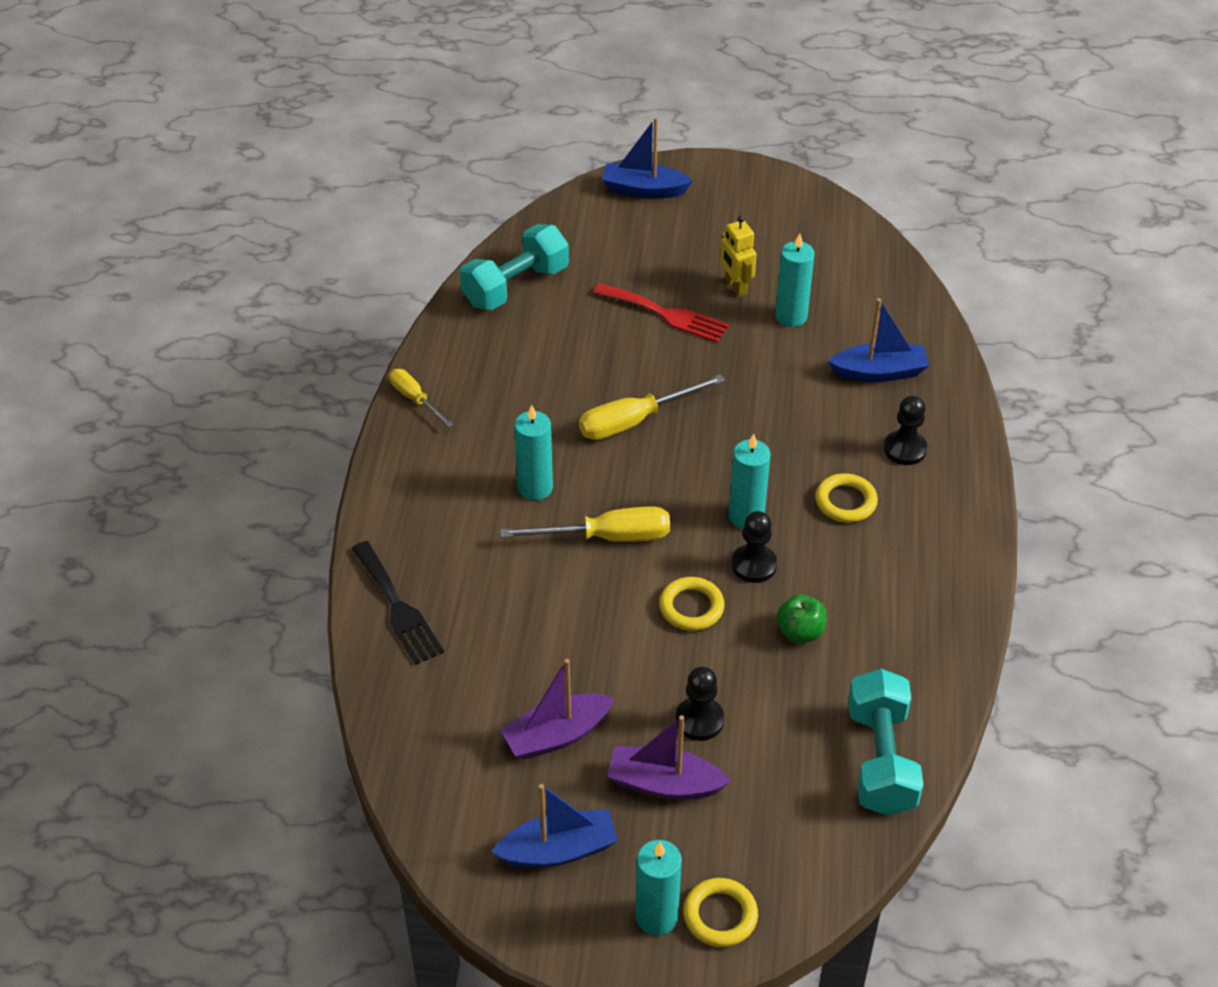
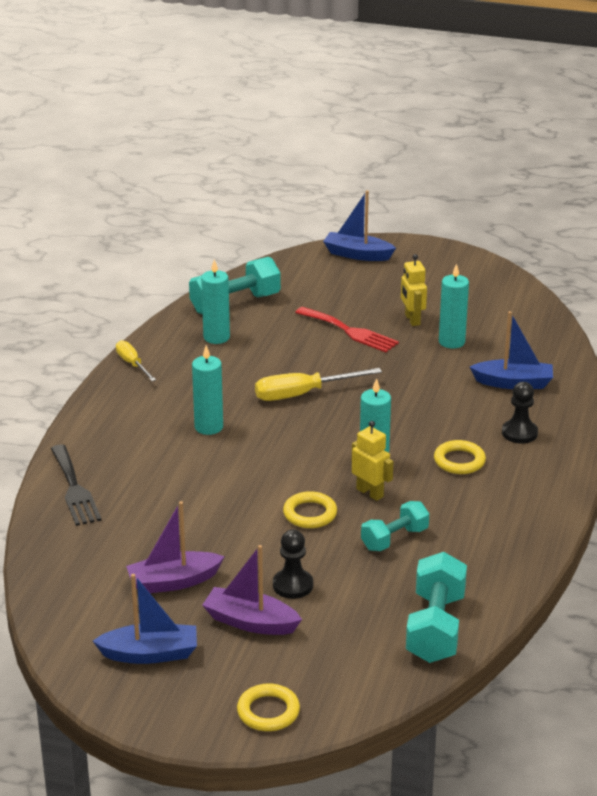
camera: 10 degrees right, 15 degrees down
(607, 537) = (256, 463): yellow screwdriver -> none
(656, 916) = (216, 706): turquoise candle -> turquoise candle (216, 337)
(754, 565) = (370, 493): black pawn -> yellow robot
(800, 632) = (394, 539): green apple -> turquoise dumbbell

==*==

**Exercise details**
Go line by line through the material and count the lines holding the word "yellow". State only the total.

**Task answer**
2